Task brief: Leave every image out, and print the remaining lines below exactly.

Building localization records
*** Begin section ***

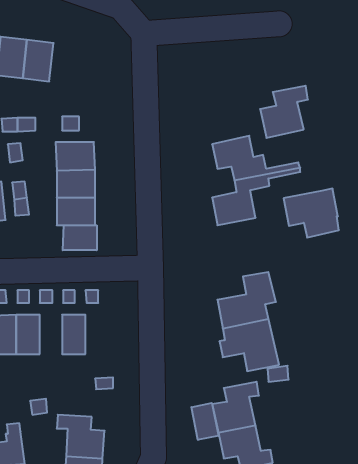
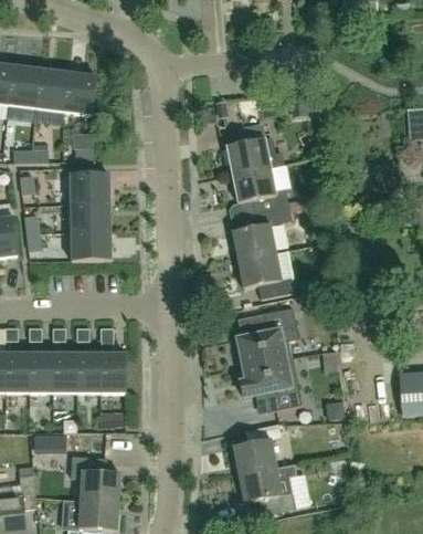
building: none -> [63,71,96,114]
building: [260,86,308,138] -> [225,122,275,176]
building: [284,189,339,238] -> [237,250,295,301]
building: [63,225,97,250] -> none
building: none -> [53,353,76,394]
building: none -> [101,353,125,394]
building: [191,403,218,440] -> none

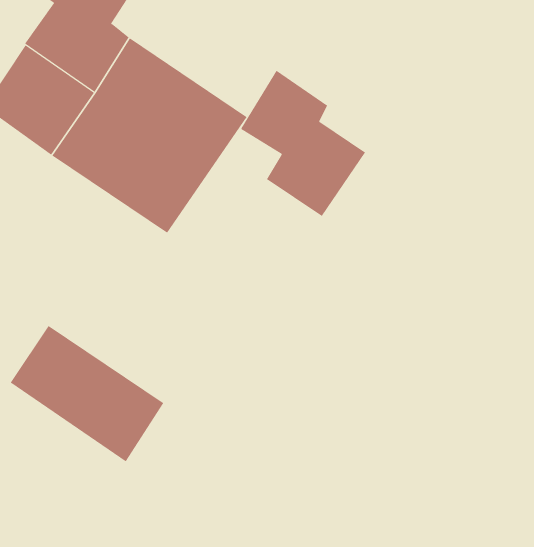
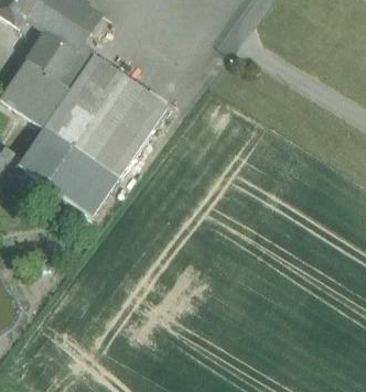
building: [240,70,366,217] -> none
building: [10,325,164,462] -> [19,128,117,215]

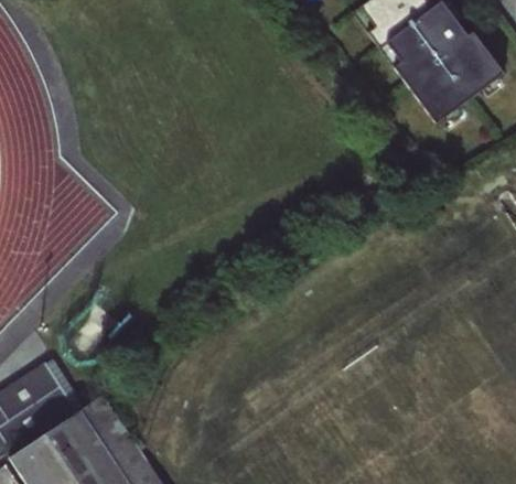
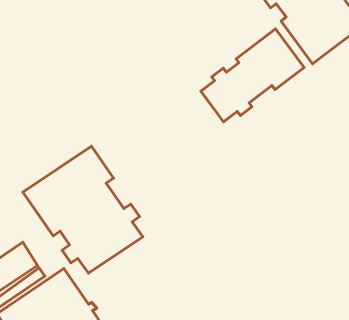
building: none -> [201,29,304,122]
building: none -> [23,146,143,273]

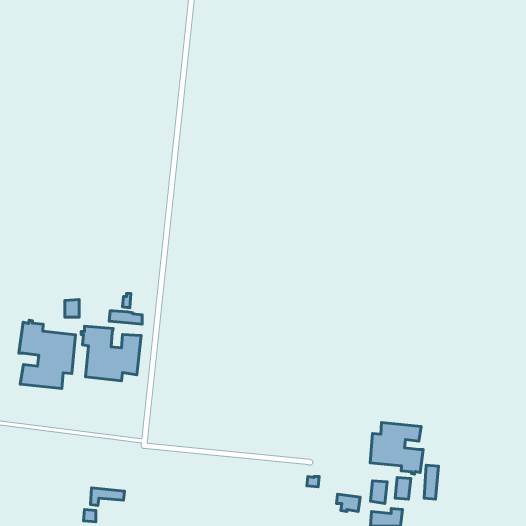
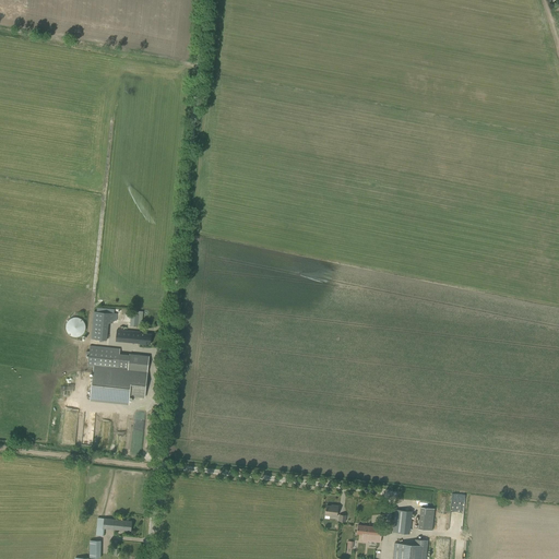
building: none -> [92,312,117,341]
building: [19,320,76,389] -> none
building: [370,423,423,474] -> none

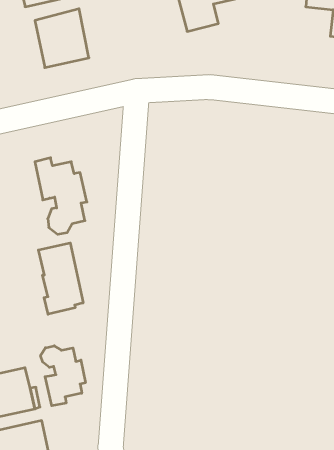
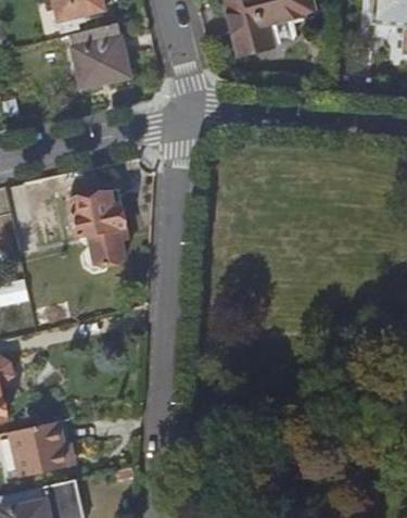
building: [38,243,83,314] -> none
building: [41,346,85,406] -> none

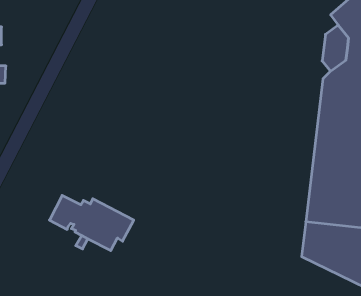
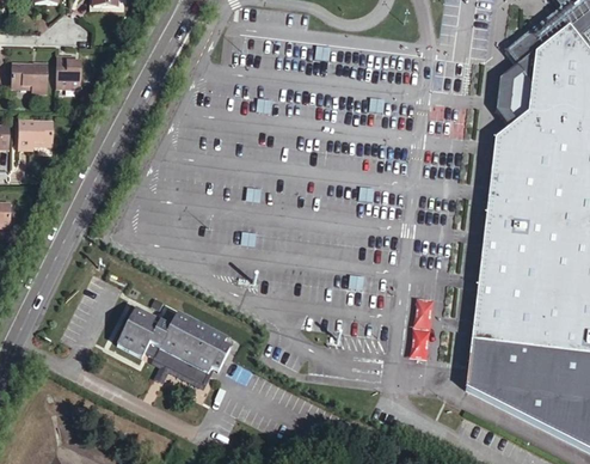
building: none -> [54,56,80,88]

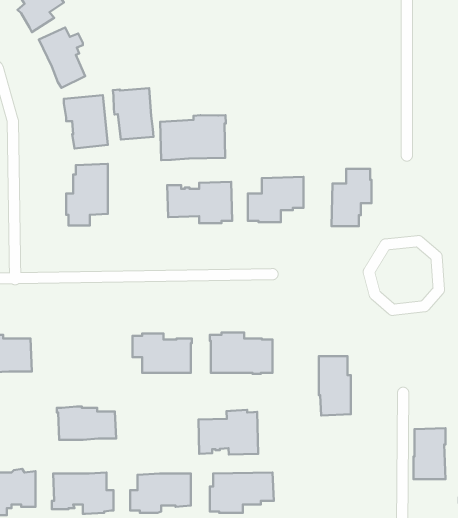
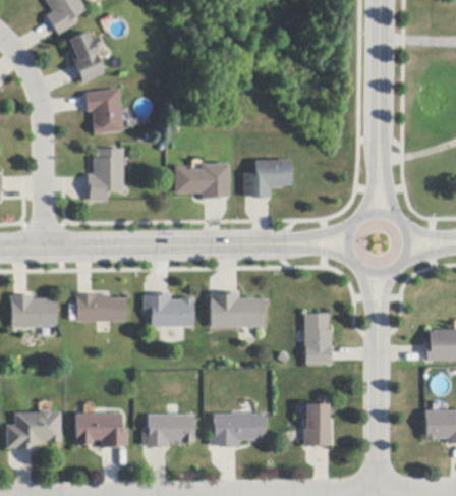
building: [113,88,154,140] -> none
building: [160,115,226,160] -> none
building: [331,169,371,226] -> none
building: [57,407,116,440] -> [76,293,127,322]
building: [199,410,258,455] -> none
building: [413,428,445,479] -> [304,402,332,446]

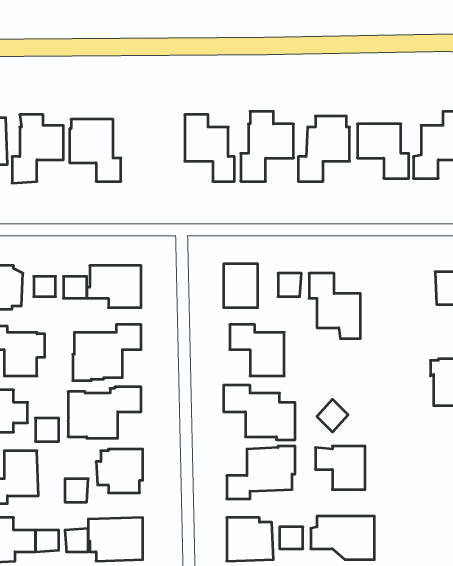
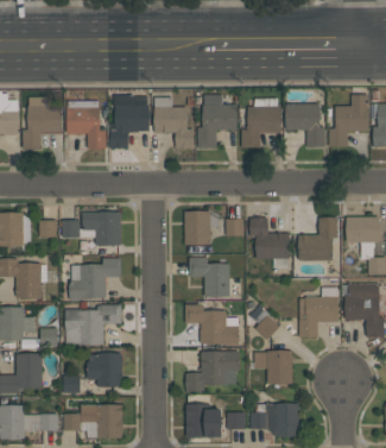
building: none -> [109,95,150,151]
building: none -> [298,217,337,260]
building: none -> [299,288,338,337]

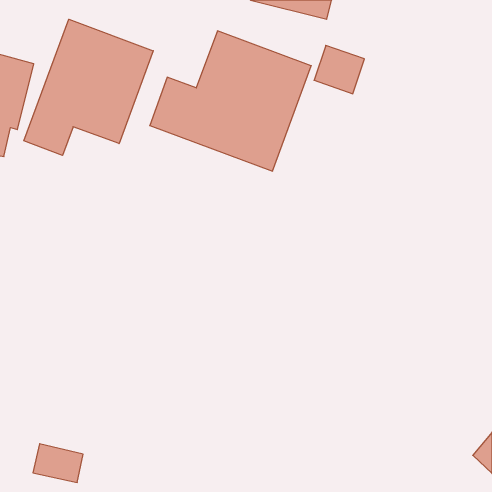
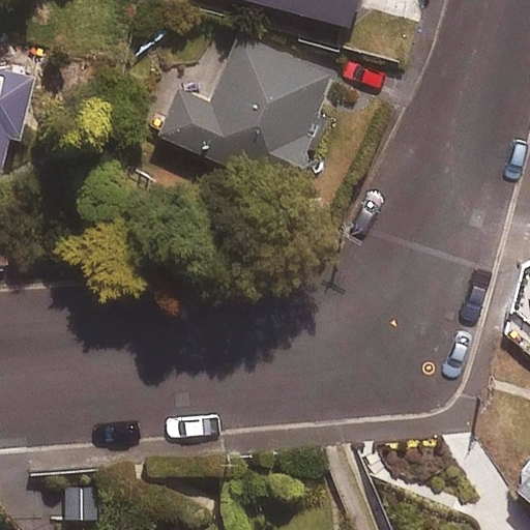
building: [24,19,153,155] -> none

*** End section ***

Task solution:
building: none -> [63,71,96,114]
building: [260,86,308,138] -> [225,122,275,176]
building: [284,189,339,238] -> [237,250,295,301]
building: [63,225,97,250] -> none
building: none -> [53,353,76,394]
building: none -> [101,353,125,394]
building: [191,403,218,440] -> none

building: [240,70,366,217] -> none
building: [10,325,164,462] -> [19,128,117,215]

building: none -> [201,29,304,122]
building: none -> [23,146,143,273]

building: none -> [92,312,117,341]
building: [19,320,76,389] -> none
building: [370,423,423,474] -> none

building: [38,243,83,314] -> none
building: [41,346,85,406] -> none

building: none -> [54,56,80,88]

building: [113,88,154,140] -> none
building: [160,115,226,160] -> none
building: [331,169,371,226] -> none
building: [57,407,116,440] -> [76,293,127,322]
building: [199,410,258,455] -> none
building: [413,428,445,479] -> [304,402,332,446]

building: none -> [109,95,150,151]
building: none -> [298,217,337,260]
building: none -> [299,288,338,337]

building: [24,19,153,155] -> none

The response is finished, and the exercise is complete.